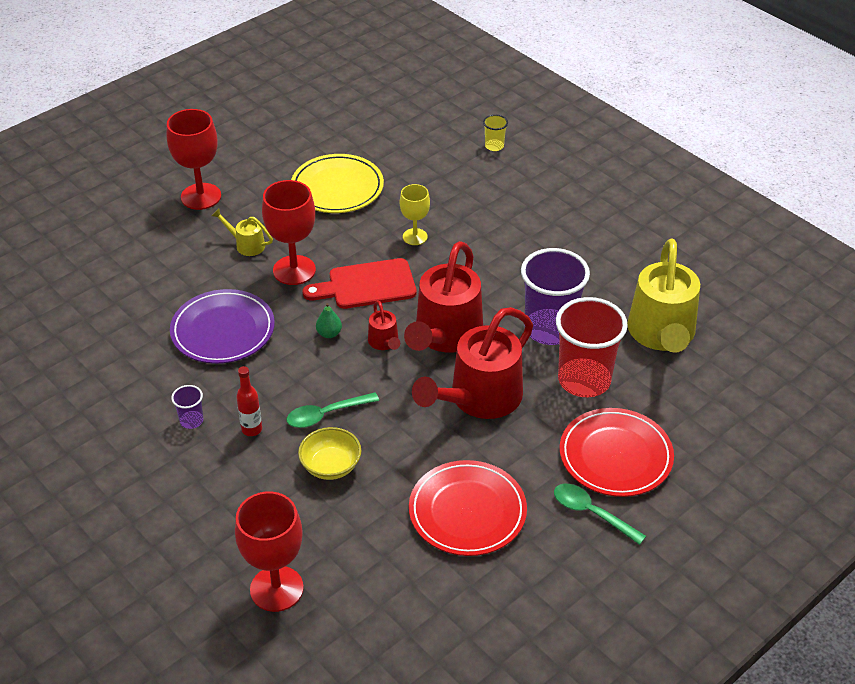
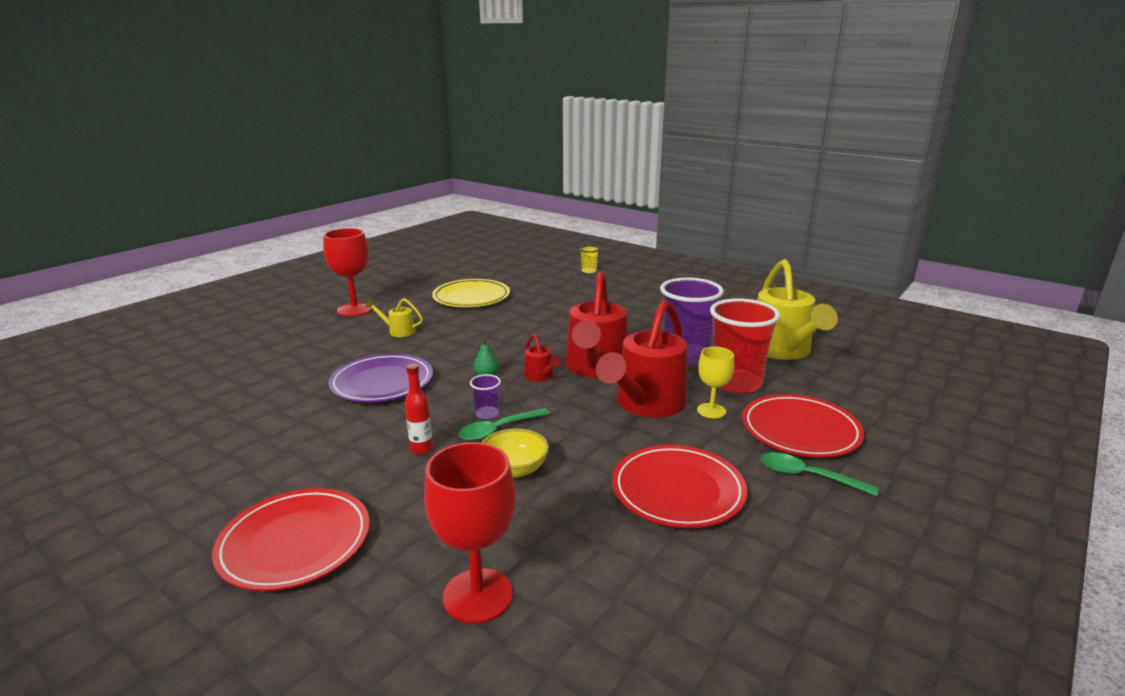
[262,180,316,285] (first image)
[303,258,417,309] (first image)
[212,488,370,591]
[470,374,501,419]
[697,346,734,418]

+ + + + + + +

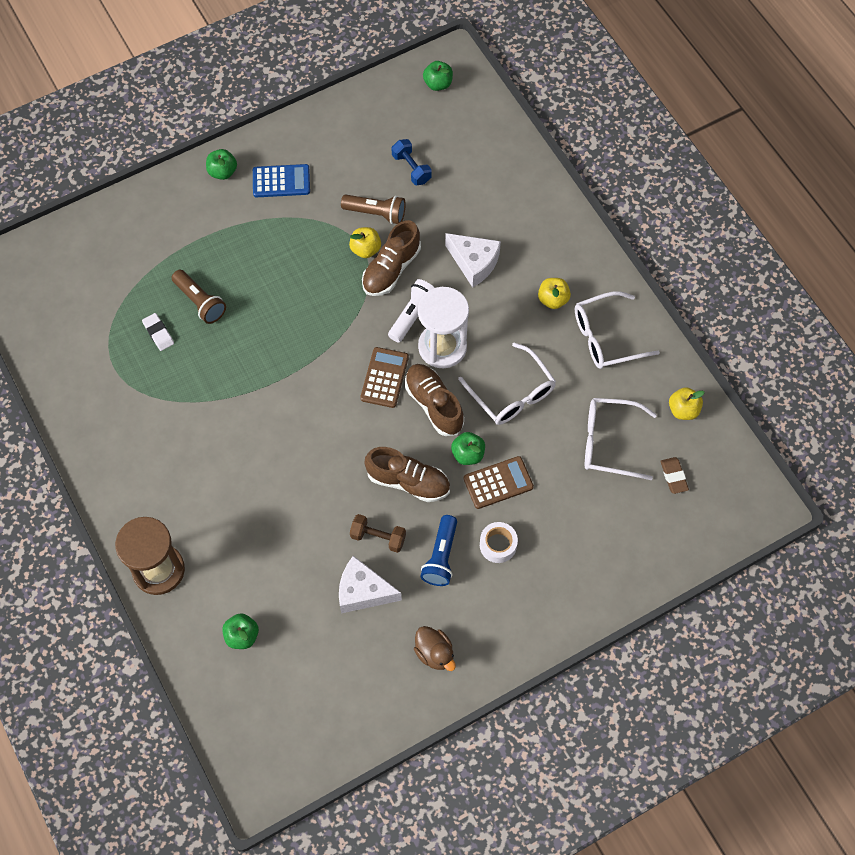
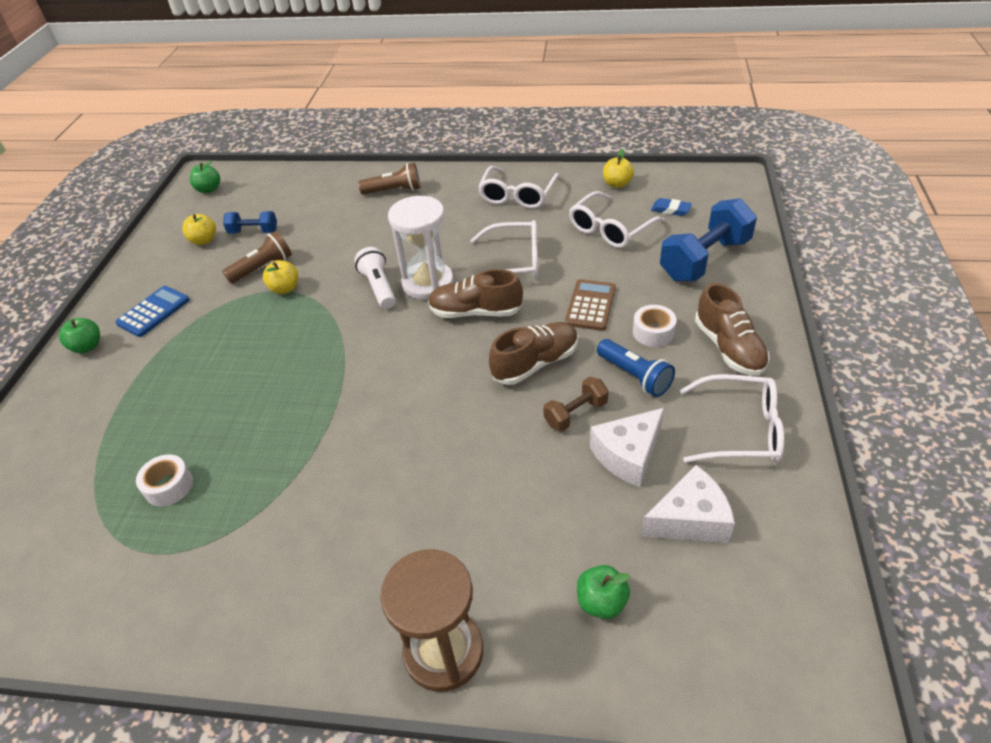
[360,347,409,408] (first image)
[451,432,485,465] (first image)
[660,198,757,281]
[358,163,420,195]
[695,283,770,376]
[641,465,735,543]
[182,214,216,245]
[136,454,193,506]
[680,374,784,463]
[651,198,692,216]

+ + + + + + +

§ The task:
Wherever "first" appears in a line of the entries, copy that line.

§ Reply:
[262,180,316,285] (first image)
[303,258,417,309] (first image)
[360,347,409,408] (first image)
[451,432,485,465] (first image)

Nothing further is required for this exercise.